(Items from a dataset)
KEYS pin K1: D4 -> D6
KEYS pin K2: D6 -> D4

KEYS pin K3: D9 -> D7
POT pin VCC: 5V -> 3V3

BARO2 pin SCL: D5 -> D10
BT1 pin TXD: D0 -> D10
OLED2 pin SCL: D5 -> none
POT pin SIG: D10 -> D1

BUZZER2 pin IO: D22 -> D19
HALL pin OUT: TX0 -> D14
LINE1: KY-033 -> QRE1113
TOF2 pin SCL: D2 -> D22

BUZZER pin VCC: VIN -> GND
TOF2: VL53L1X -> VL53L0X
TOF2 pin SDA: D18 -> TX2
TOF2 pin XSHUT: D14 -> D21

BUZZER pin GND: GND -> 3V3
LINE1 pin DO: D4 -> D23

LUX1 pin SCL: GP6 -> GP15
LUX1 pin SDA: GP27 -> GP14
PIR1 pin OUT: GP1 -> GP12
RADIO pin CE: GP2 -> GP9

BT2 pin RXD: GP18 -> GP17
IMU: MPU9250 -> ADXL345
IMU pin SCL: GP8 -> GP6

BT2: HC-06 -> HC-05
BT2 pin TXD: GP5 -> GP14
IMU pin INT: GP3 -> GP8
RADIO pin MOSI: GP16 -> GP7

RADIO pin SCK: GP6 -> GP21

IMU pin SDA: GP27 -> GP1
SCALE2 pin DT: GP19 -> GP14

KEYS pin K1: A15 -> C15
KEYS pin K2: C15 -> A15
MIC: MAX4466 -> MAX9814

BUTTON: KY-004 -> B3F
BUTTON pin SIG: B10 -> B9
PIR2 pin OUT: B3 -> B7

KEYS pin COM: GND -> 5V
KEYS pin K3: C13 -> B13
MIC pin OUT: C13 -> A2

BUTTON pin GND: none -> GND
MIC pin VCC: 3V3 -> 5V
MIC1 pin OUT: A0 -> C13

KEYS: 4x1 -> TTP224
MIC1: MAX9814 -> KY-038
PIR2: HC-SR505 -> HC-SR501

- **Problem**:
Only the lines from the one containing "BT2 pin TXD: GP5 -> GP14" through the last line of the records above are to be reproduced, exactly and with both ends included.

- **Answer below**:
BT2 pin TXD: GP5 -> GP14
IMU pin INT: GP3 -> GP8
RADIO pin MOSI: GP16 -> GP7

RADIO pin SCK: GP6 -> GP21

IMU pin SDA: GP27 -> GP1
SCALE2 pin DT: GP19 -> GP14

KEYS pin K1: A15 -> C15
KEYS pin K2: C15 -> A15
MIC: MAX4466 -> MAX9814

BUTTON: KY-004 -> B3F
BUTTON pin SIG: B10 -> B9
PIR2 pin OUT: B3 -> B7

KEYS pin COM: GND -> 5V
KEYS pin K3: C13 -> B13
MIC pin OUT: C13 -> A2

BUTTON pin GND: none -> GND
MIC pin VCC: 3V3 -> 5V
MIC1 pin OUT: A0 -> C13

KEYS: 4x1 -> TTP224
MIC1: MAX9814 -> KY-038
PIR2: HC-SR505 -> HC-SR501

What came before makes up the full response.